----- Data section -----
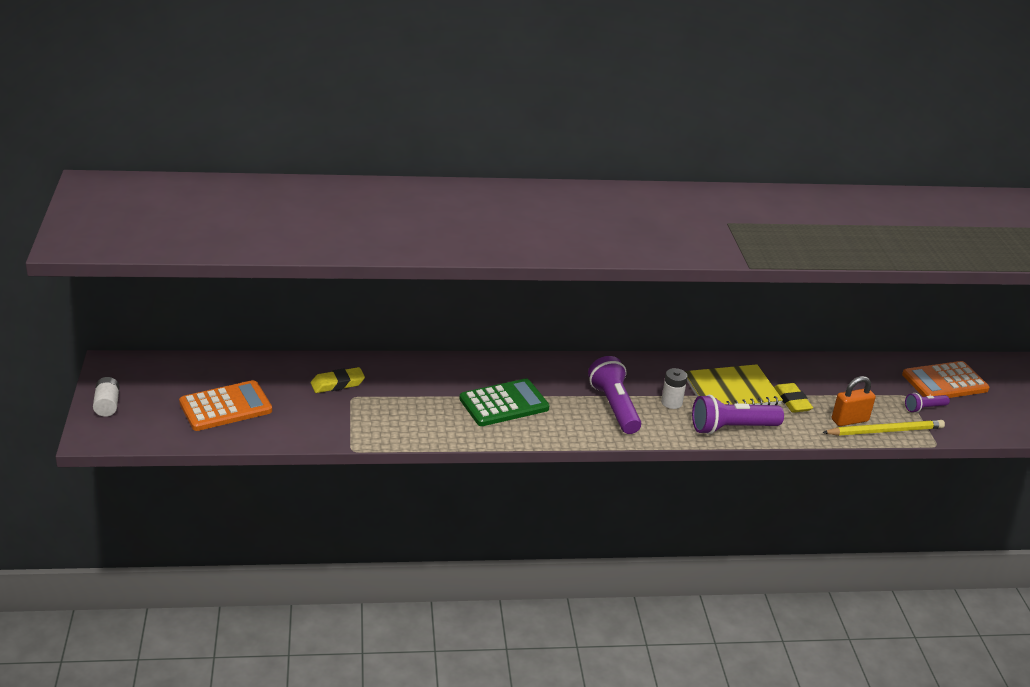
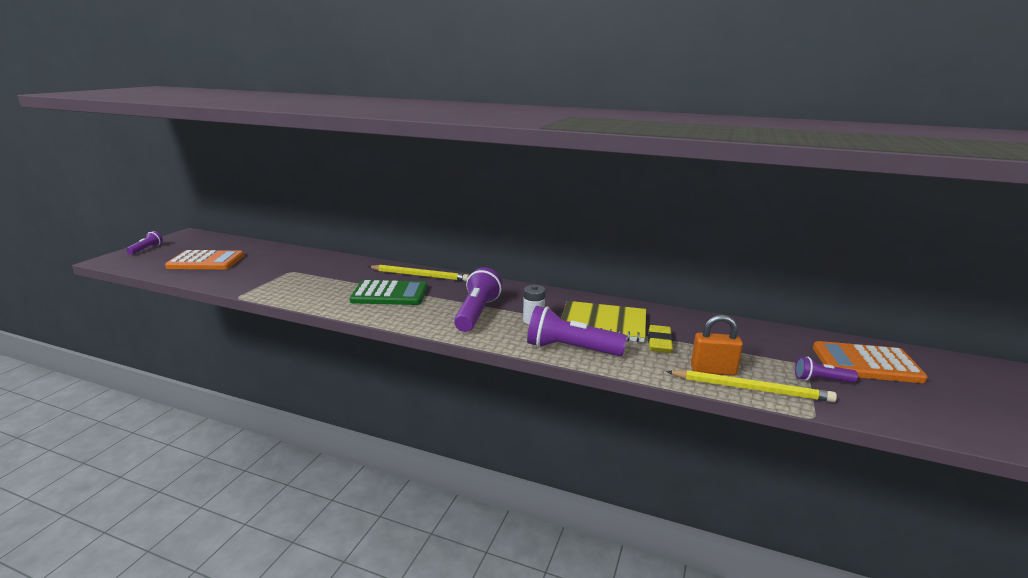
camera: 30 degrees right, 10 degrees down
(107, 405) = (146, 249): white battery -> purple flashlight
(337, 384) = (294, 263): yellow eraser -> none
(500, 368) = (419, 275): none -> yellow pencil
-----
**Required work**
Copy out whichever lines of the listing contain the word "yellow".

**Solution for this problem**
(337, 384) = (294, 263): yellow eraser -> none
(500, 368) = (419, 275): none -> yellow pencil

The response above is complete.